*Work required*. Every line of the entries below from the one containing "green clock: 2 -> 3" to the one containing "red clock: 1 -> 0", both ends included, must be written out exactly. No other line belongs in the answer.

*Data for this exercise*.
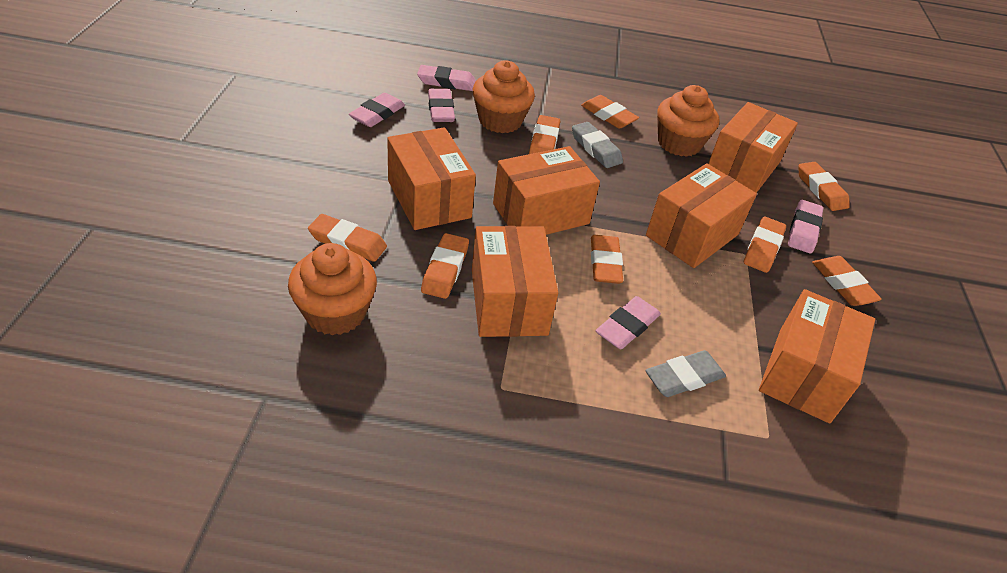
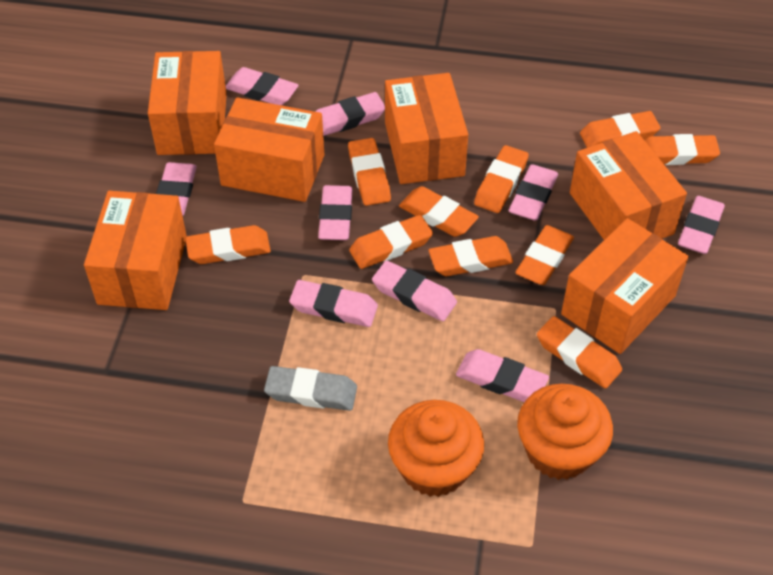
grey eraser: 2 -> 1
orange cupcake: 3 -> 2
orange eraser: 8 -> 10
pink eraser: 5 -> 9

==

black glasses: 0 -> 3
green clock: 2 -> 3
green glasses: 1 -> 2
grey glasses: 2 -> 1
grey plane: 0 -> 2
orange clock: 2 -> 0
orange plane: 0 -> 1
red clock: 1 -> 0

* * *

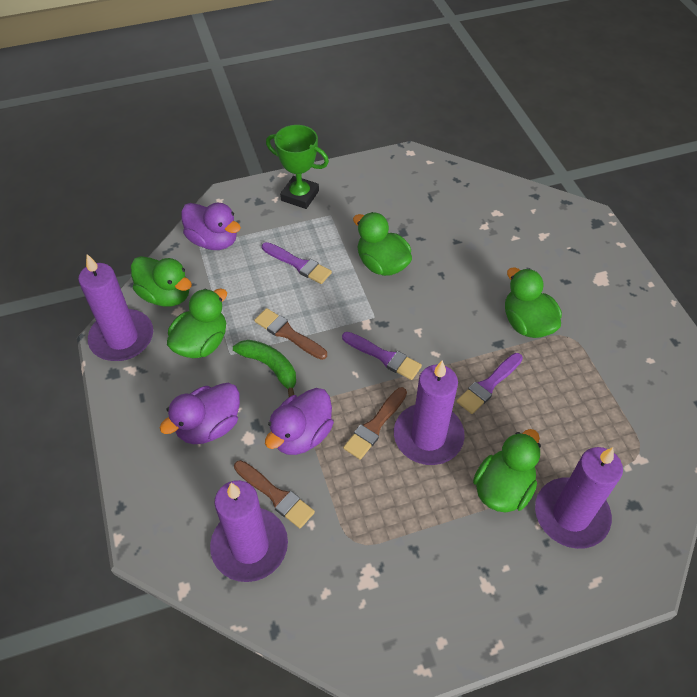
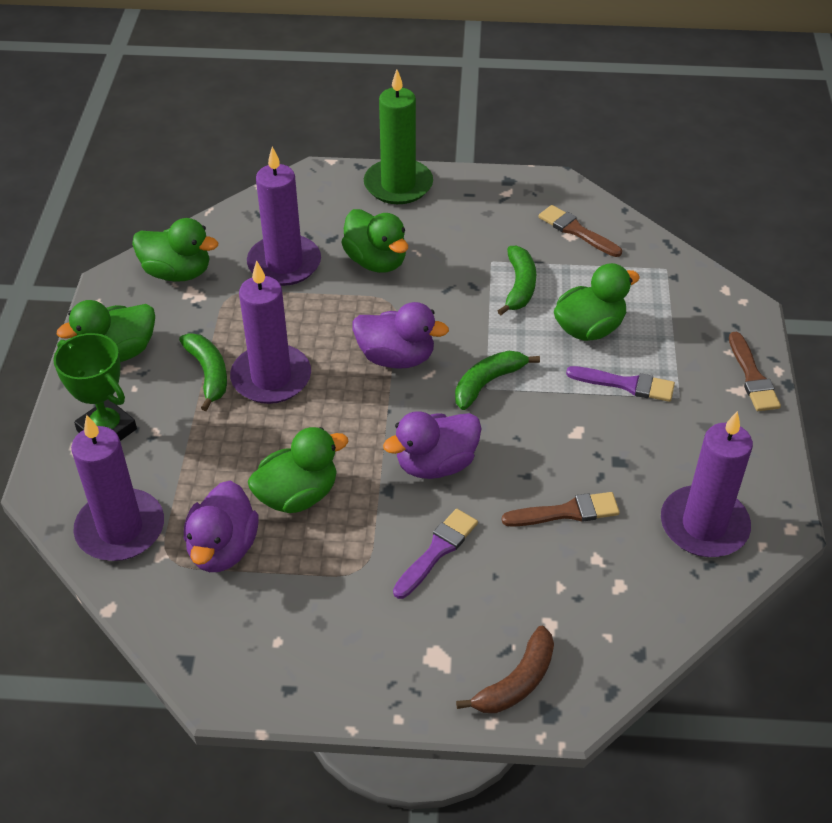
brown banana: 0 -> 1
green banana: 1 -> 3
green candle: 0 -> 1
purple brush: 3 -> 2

*Your response*.
green clock: 2 -> 3
green glasses: 1 -> 2
grey glasses: 2 -> 1
grey plane: 0 -> 2
orange clock: 2 -> 0
orange plane: 0 -> 1
red clock: 1 -> 0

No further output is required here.